[Records provided Boundary: Start]

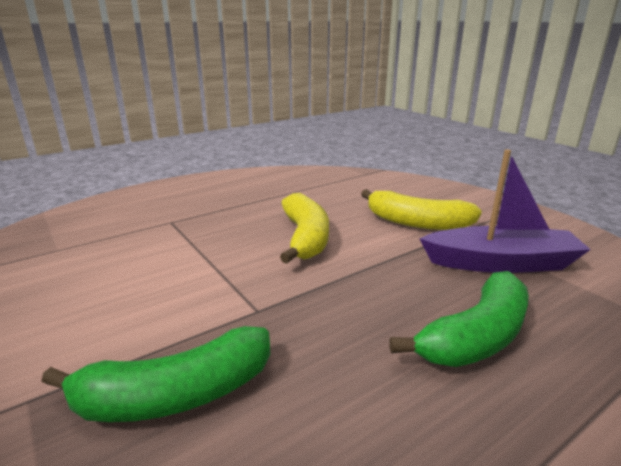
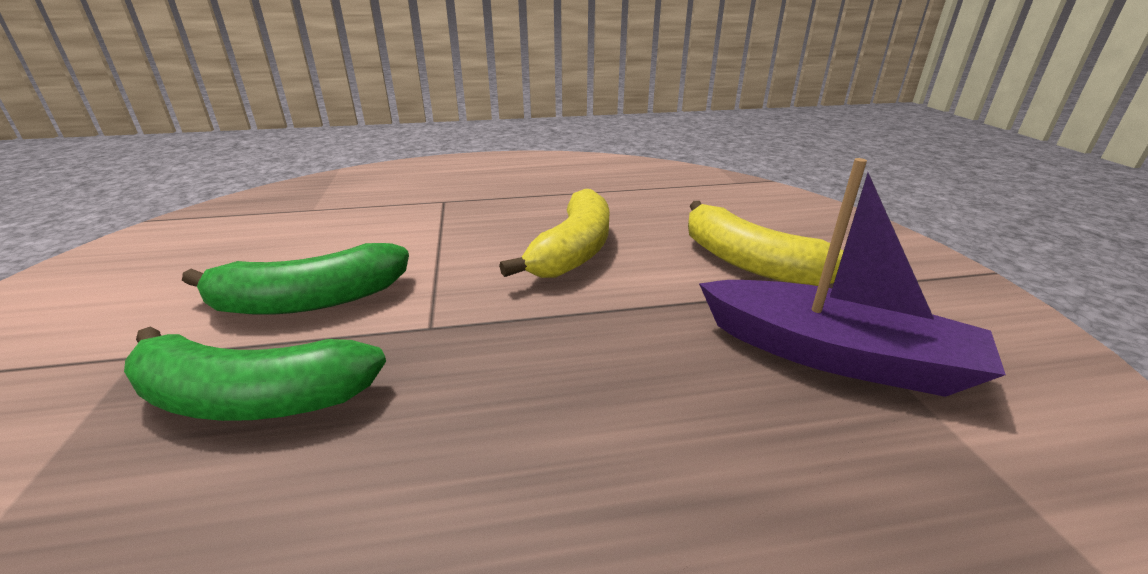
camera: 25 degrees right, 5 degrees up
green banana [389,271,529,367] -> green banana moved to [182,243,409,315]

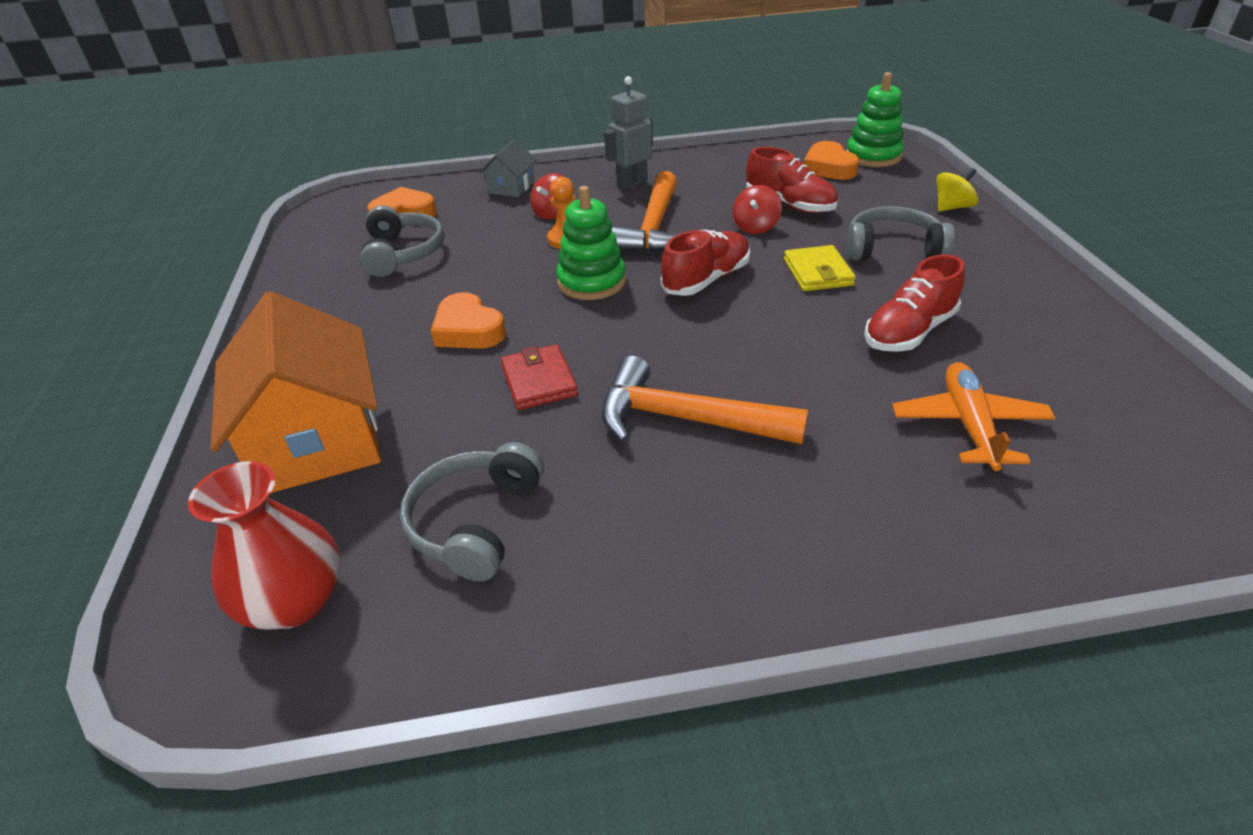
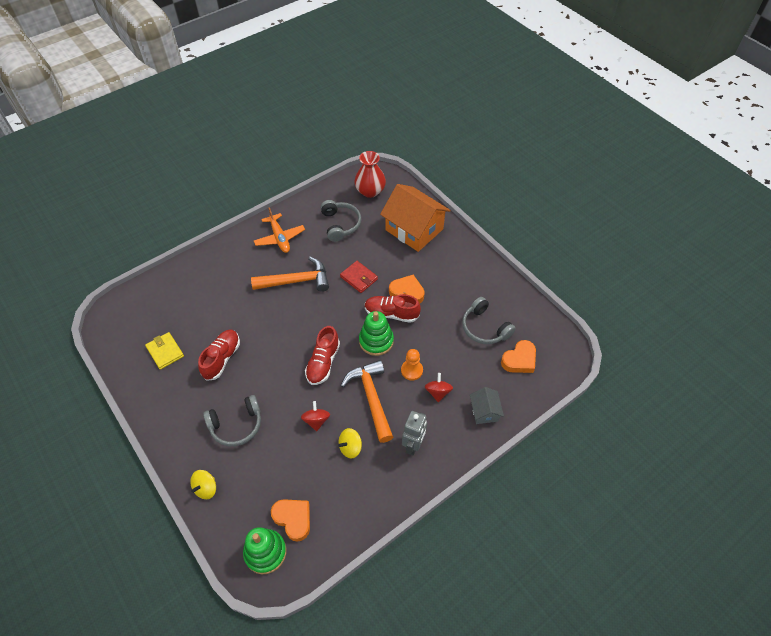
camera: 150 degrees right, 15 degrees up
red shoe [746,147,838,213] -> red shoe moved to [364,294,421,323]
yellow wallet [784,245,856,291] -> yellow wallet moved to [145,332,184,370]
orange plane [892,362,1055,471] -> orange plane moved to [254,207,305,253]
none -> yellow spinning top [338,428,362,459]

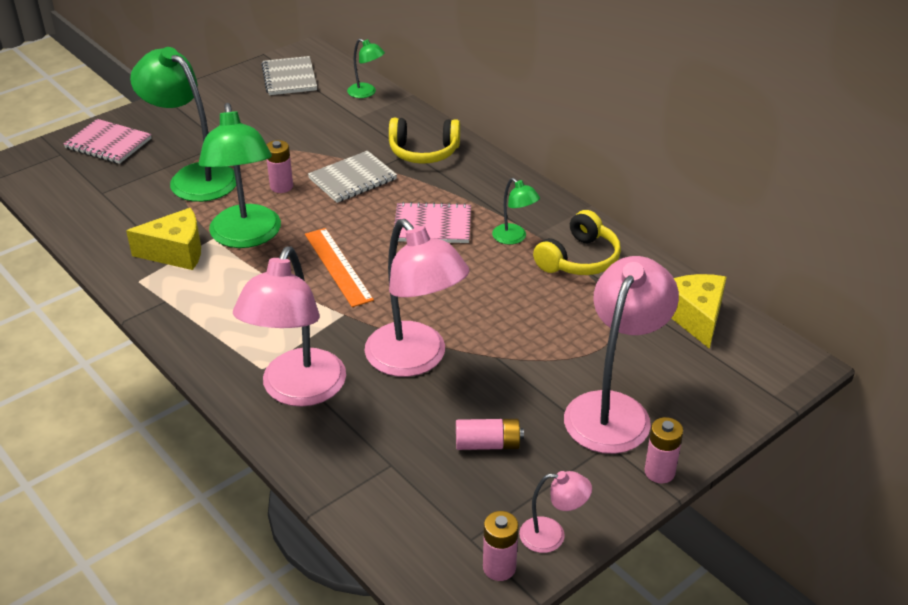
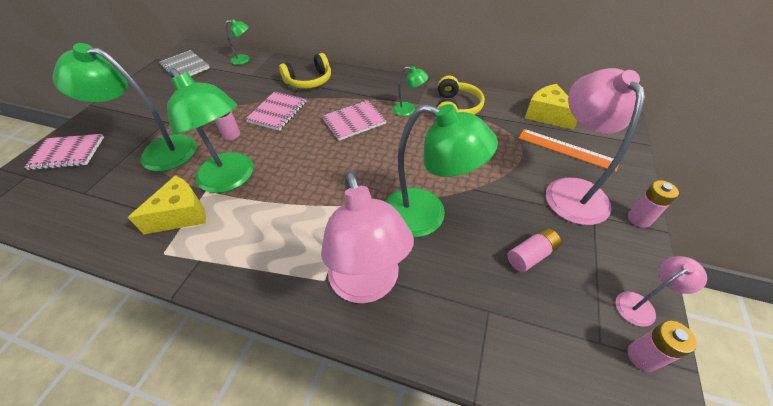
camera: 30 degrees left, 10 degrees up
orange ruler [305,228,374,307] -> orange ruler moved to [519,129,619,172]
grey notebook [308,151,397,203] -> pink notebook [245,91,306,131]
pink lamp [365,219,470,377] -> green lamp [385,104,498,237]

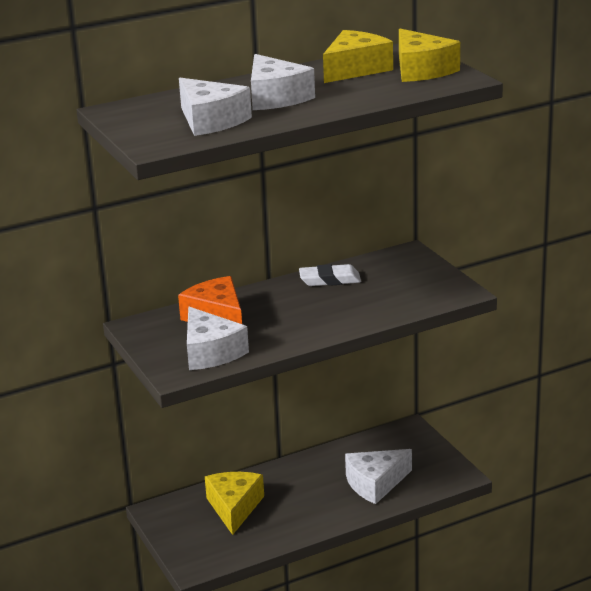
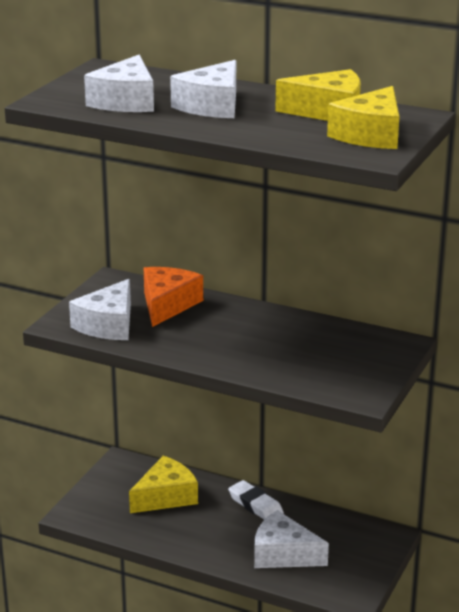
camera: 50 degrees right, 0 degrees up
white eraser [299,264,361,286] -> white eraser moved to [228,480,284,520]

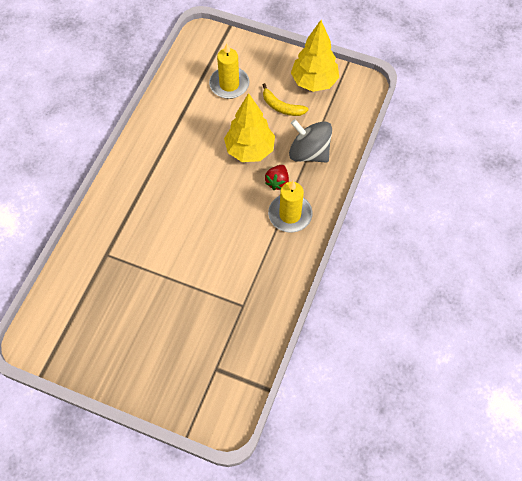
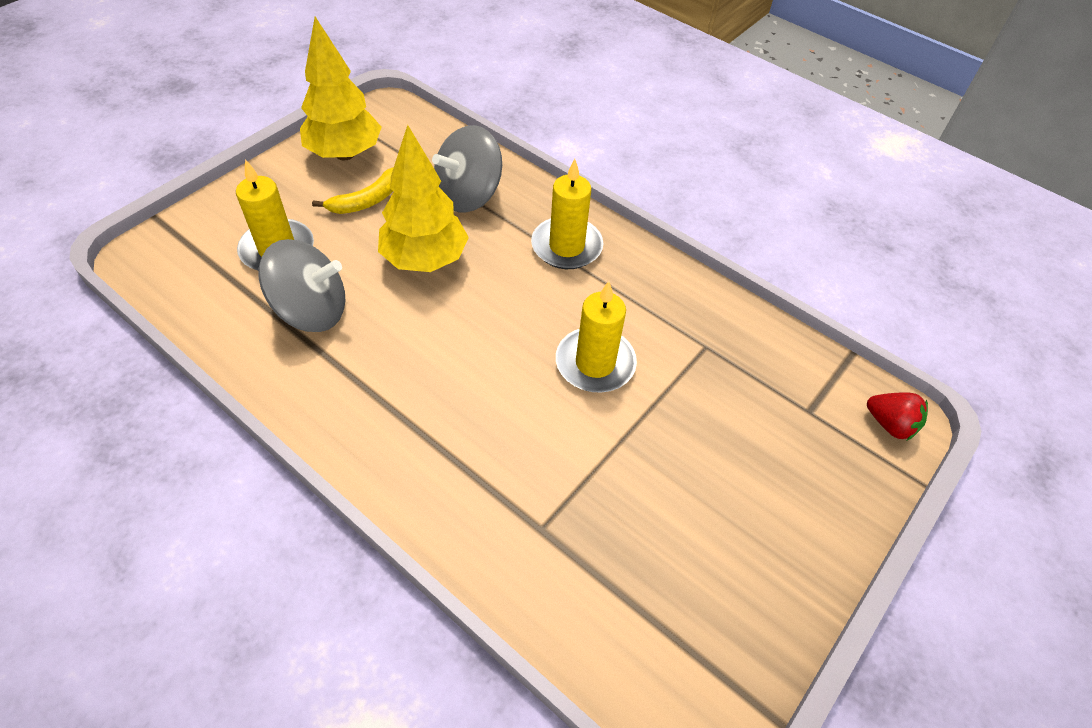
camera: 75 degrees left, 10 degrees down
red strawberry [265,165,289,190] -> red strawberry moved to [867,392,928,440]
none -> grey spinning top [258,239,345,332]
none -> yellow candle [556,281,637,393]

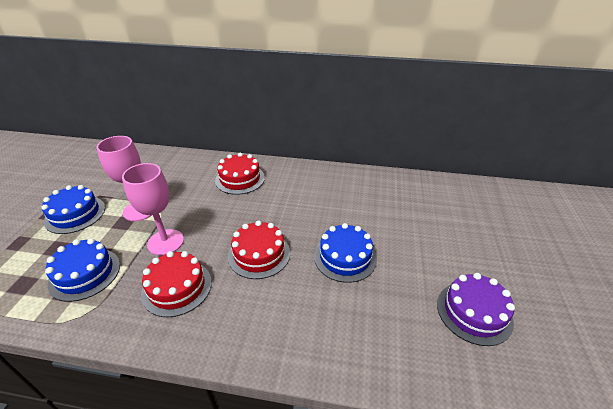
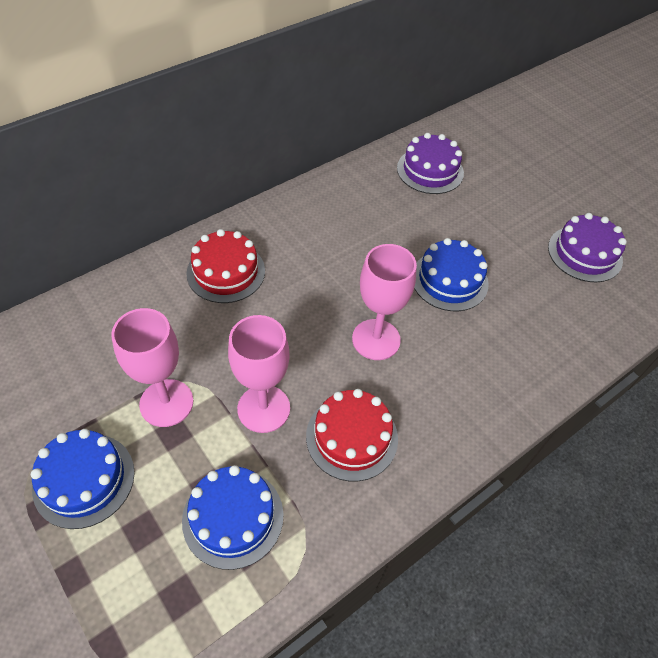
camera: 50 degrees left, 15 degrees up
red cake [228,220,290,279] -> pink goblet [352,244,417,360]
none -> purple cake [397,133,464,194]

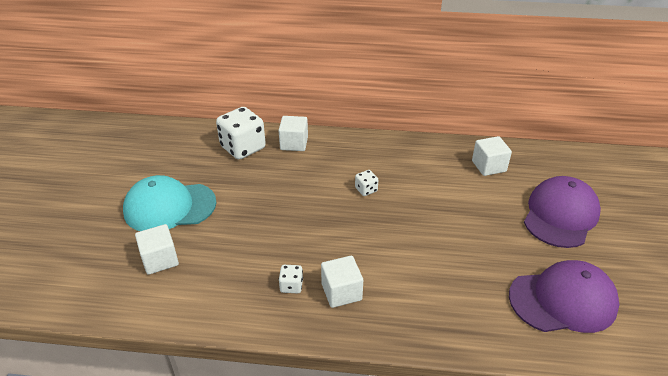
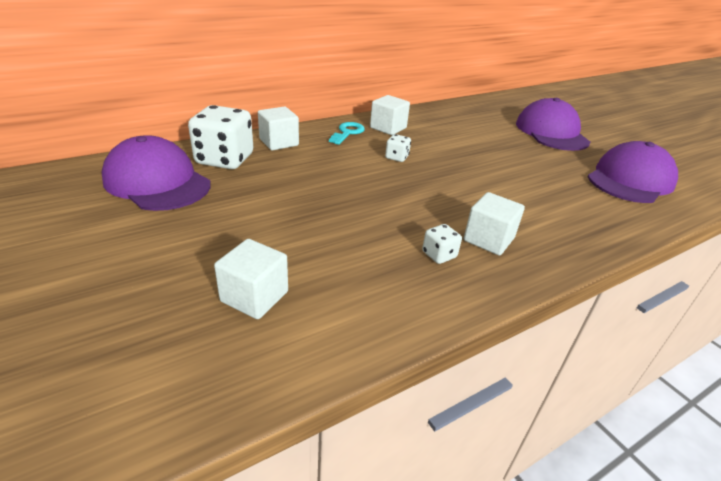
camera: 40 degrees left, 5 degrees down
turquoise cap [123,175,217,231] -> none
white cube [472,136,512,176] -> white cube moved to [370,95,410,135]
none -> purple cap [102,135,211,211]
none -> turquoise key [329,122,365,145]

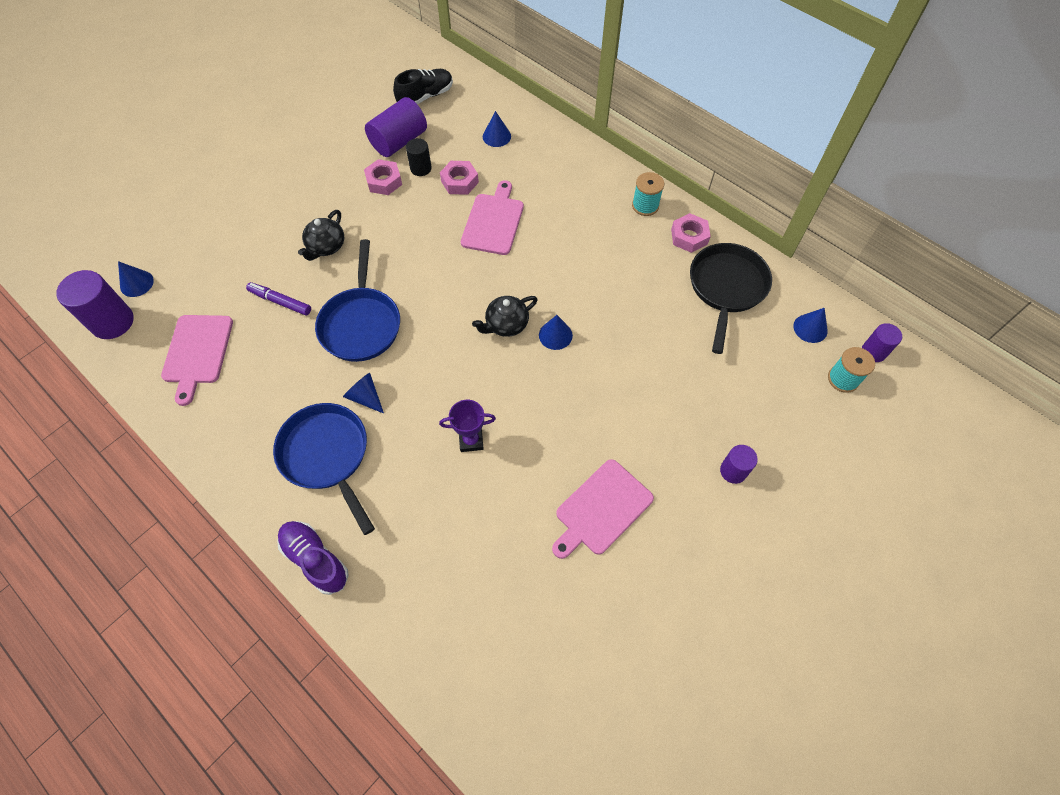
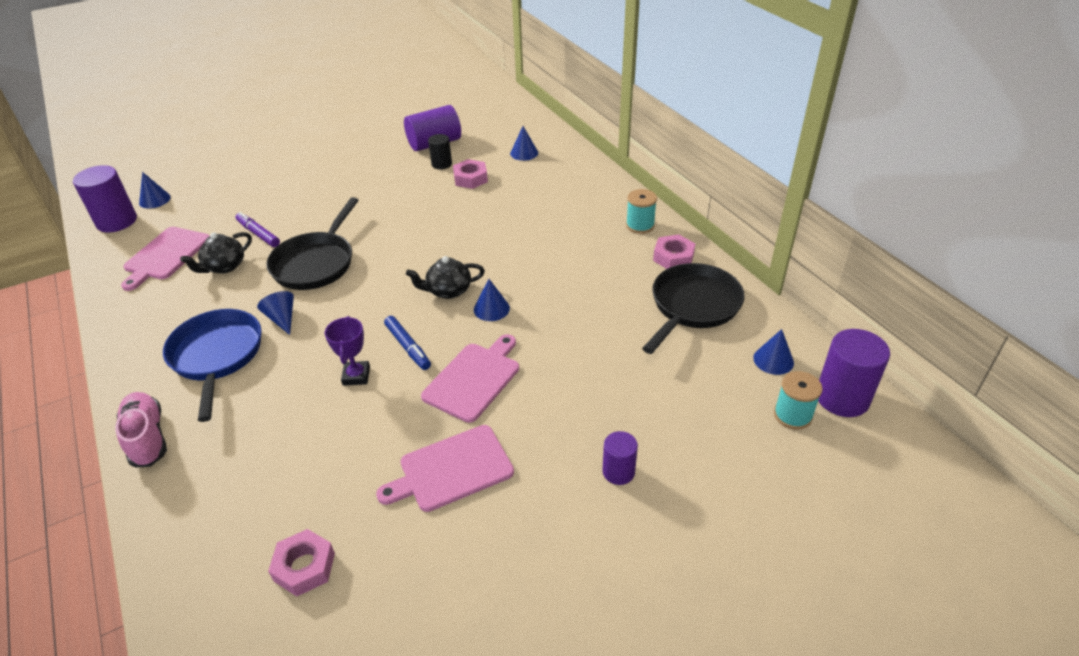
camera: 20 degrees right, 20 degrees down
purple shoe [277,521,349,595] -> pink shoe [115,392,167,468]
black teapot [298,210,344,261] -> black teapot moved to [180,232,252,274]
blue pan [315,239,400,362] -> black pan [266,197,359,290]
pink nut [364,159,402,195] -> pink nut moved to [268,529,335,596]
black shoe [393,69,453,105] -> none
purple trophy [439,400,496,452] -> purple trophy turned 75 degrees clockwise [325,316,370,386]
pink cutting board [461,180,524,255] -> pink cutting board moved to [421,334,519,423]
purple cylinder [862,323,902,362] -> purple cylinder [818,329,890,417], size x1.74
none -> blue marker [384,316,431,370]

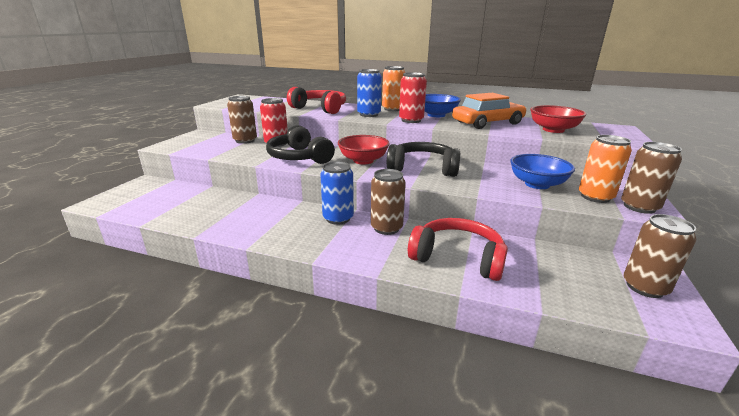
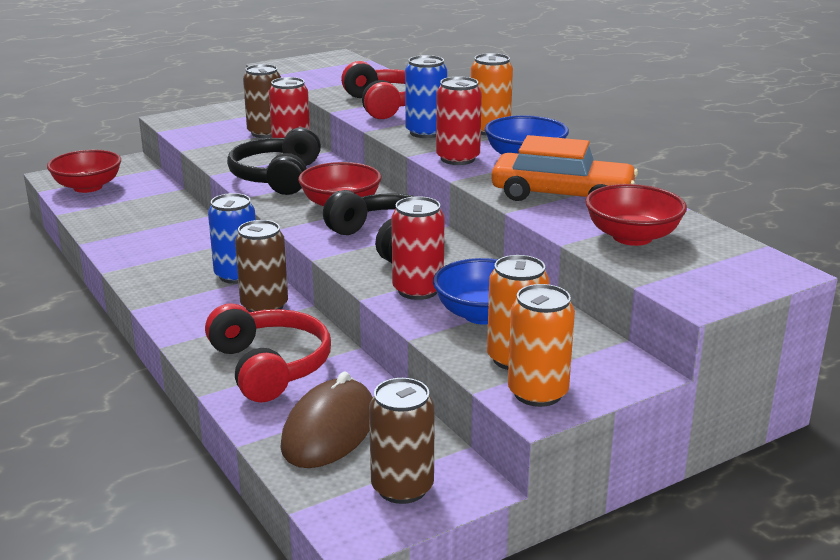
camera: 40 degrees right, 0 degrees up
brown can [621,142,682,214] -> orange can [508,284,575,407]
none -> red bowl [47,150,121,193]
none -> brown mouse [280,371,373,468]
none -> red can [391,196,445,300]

[Records provided Boundary: End]

Exercise objective
Would you mind returning each entry above word for word, skipping the images?

Written answer
camera: 25 degrees right, 5 degrees up
green banana [389,271,529,367] -> green banana moved to [182,243,409,315]

camera: 150 degrees right, 15 degrees up
red shoe [746,147,838,213] -> red shoe moved to [364,294,421,323]
yellow wallet [784,245,856,291] -> yellow wallet moved to [145,332,184,370]
orange plane [892,362,1055,471] -> orange plane moved to [254,207,305,253]
none -> yellow spinning top [338,428,362,459]

camera: 30 degrees left, 10 degrees up
orange ruler [305,228,374,307] -> orange ruler moved to [519,129,619,172]
grey notebook [308,151,397,203] -> pink notebook [245,91,306,131]
pink lamp [365,219,470,377] -> green lamp [385,104,498,237]

camera: 50 degrees right, 0 degrees up
white eraser [299,264,361,286] -> white eraser moved to [228,480,284,520]

camera: 75 degrees left, 10 degrees down
red strawberry [265,165,289,190] -> red strawberry moved to [867,392,928,440]
none -> grey spinning top [258,239,345,332]
none -> yellow candle [556,281,637,393]

camera: 50 degrees left, 15 degrees up
red cake [228,220,290,279] -> pink goblet [352,244,417,360]
none -> purple cake [397,133,464,194]

camera: 40 degrees left, 5 degrees down
turquoise cap [123,175,217,231] -> none
white cube [472,136,512,176] -> white cube moved to [370,95,410,135]
none -> purple cap [102,135,211,211]
none -> turquoise key [329,122,365,145]

camera: 20 degrees right, 20 degrees down
purple shoe [277,521,349,595] -> pink shoe [115,392,167,468]
black teapot [298,210,344,261] -> black teapot moved to [180,232,252,274]
blue pan [315,239,400,362] -> black pan [266,197,359,290]
pink nut [364,159,402,195] -> pink nut moved to [268,529,335,596]
black shoe [393,69,453,105] -> none
purple trophy [439,400,496,452] -> purple trophy turned 75 degrees clockwise [325,316,370,386]
pink cutting board [461,180,524,255] -> pink cutting board moved to [421,334,519,423]
purple cylinder [862,323,902,362] -> purple cylinder [818,329,890,417], size x1.74
none -> blue marker [384,316,431,370]

camera: 40 degrees right, 0 degrees up
brown can [621,142,682,214] -> orange can [508,284,575,407]
none -> red bowl [47,150,121,193]
none -> brown mouse [280,371,373,468]
none -> red can [391,196,445,300]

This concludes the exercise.